▶ **EXERCISE OBJECTIVE**
Give back every line of the data exactly. Pictures are not part of the copy.

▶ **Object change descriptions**
BEGIN

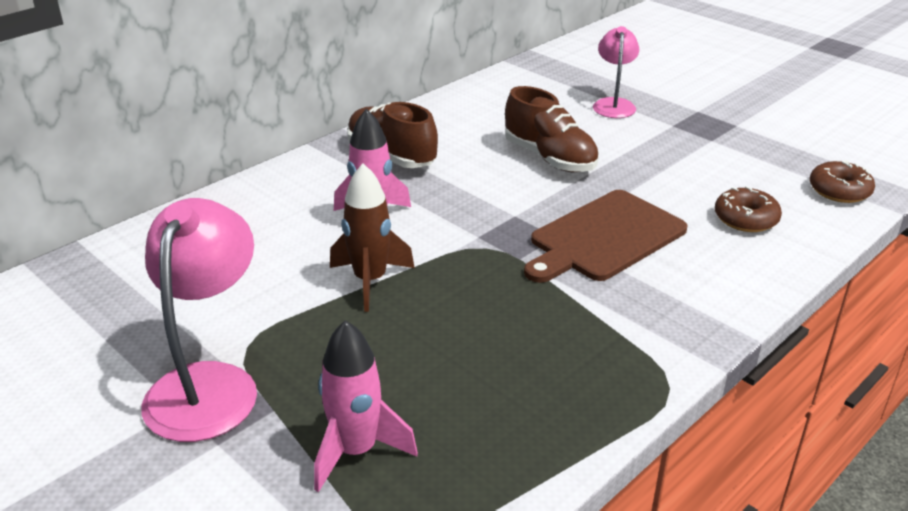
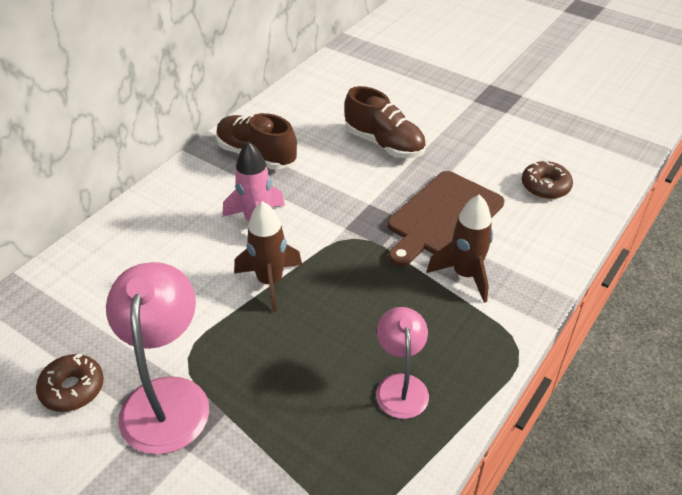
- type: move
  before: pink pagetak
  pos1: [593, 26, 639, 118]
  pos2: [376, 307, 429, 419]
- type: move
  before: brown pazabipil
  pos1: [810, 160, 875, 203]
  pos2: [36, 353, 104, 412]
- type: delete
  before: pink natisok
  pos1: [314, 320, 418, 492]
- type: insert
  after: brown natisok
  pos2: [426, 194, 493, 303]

END

▶ **ANSWER BELOW**
- type: move
  before: pink pagetak
  pos1: [593, 26, 639, 118]
  pos2: [376, 307, 429, 419]
- type: move
  before: brown pazabipil
  pos1: [810, 160, 875, 203]
  pos2: [36, 353, 104, 412]
- type: delete
  before: pink natisok
  pos1: [314, 320, 418, 492]
- type: insert
  after: brown natisok
  pos2: [426, 194, 493, 303]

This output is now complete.